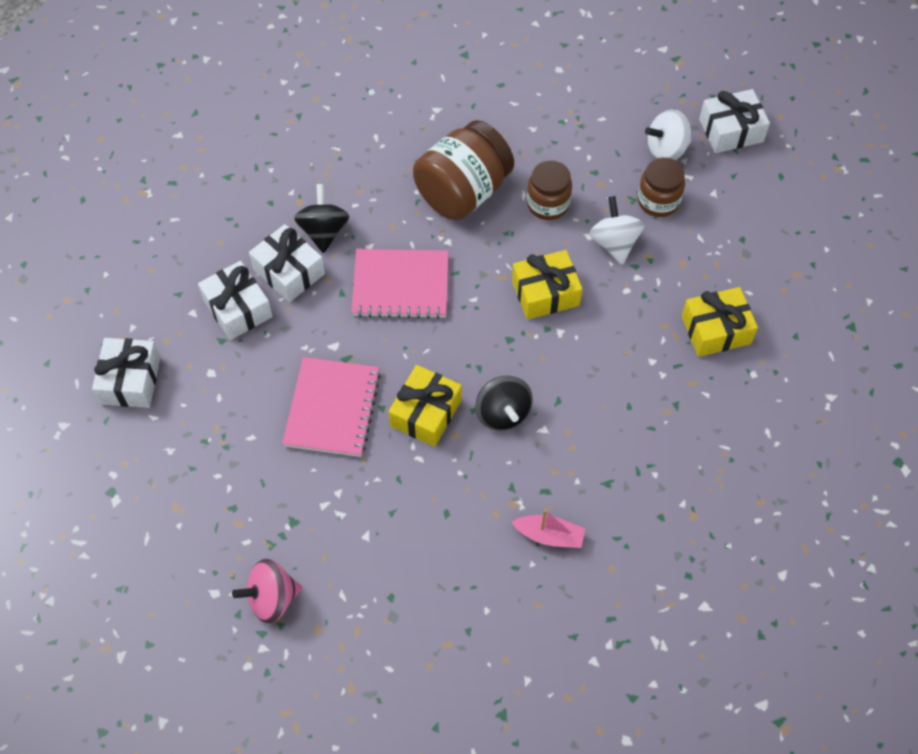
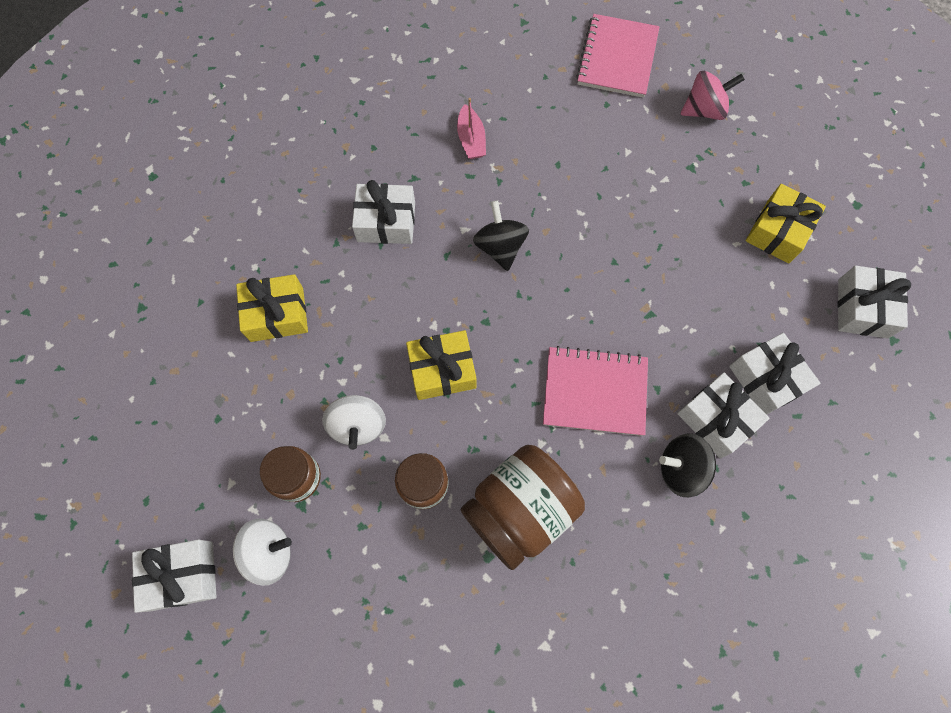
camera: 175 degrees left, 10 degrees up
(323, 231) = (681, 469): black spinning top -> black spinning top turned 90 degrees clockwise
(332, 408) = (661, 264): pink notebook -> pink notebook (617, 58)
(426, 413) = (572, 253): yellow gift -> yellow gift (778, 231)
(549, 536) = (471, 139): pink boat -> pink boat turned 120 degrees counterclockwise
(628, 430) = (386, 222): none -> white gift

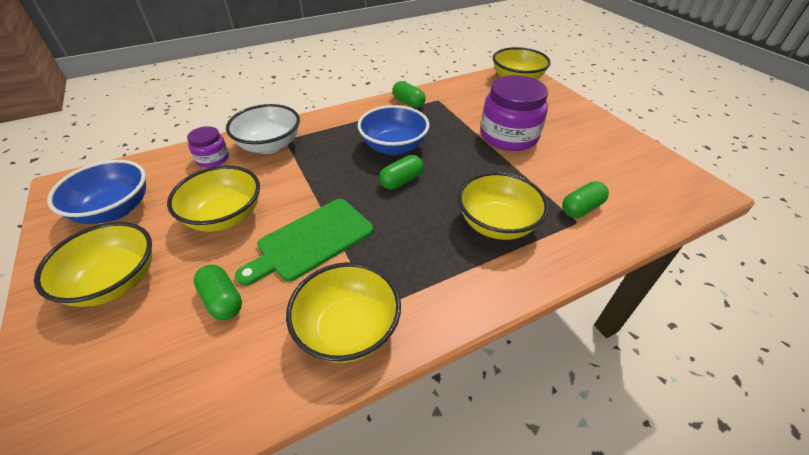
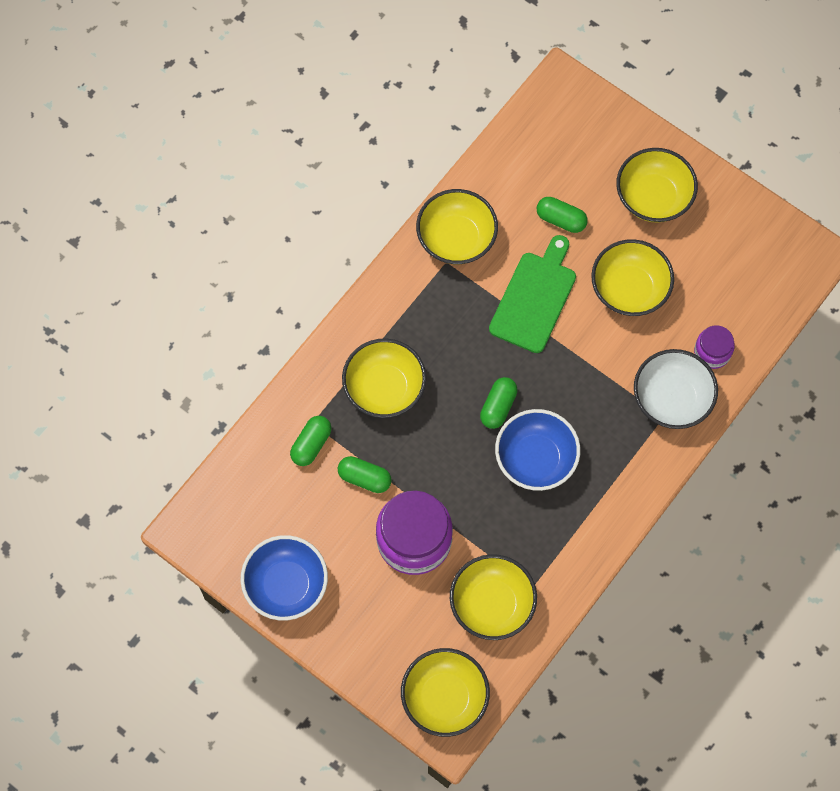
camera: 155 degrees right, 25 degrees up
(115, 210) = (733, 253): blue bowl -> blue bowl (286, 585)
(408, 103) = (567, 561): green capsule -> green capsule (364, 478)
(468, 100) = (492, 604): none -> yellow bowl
____________
**INSTRUCTIONS TO FOLLOW:** Each line from the one containing "camera: 155 degrees right, 25 degrees up" to the end of the listing above should be copied exactly, and nothing else.

**EXERCISE OUTPUT:**
camera: 155 degrees right, 25 degrees up
(115, 210) = (733, 253): blue bowl -> blue bowl (286, 585)
(408, 103) = (567, 561): green capsule -> green capsule (364, 478)
(468, 100) = (492, 604): none -> yellow bowl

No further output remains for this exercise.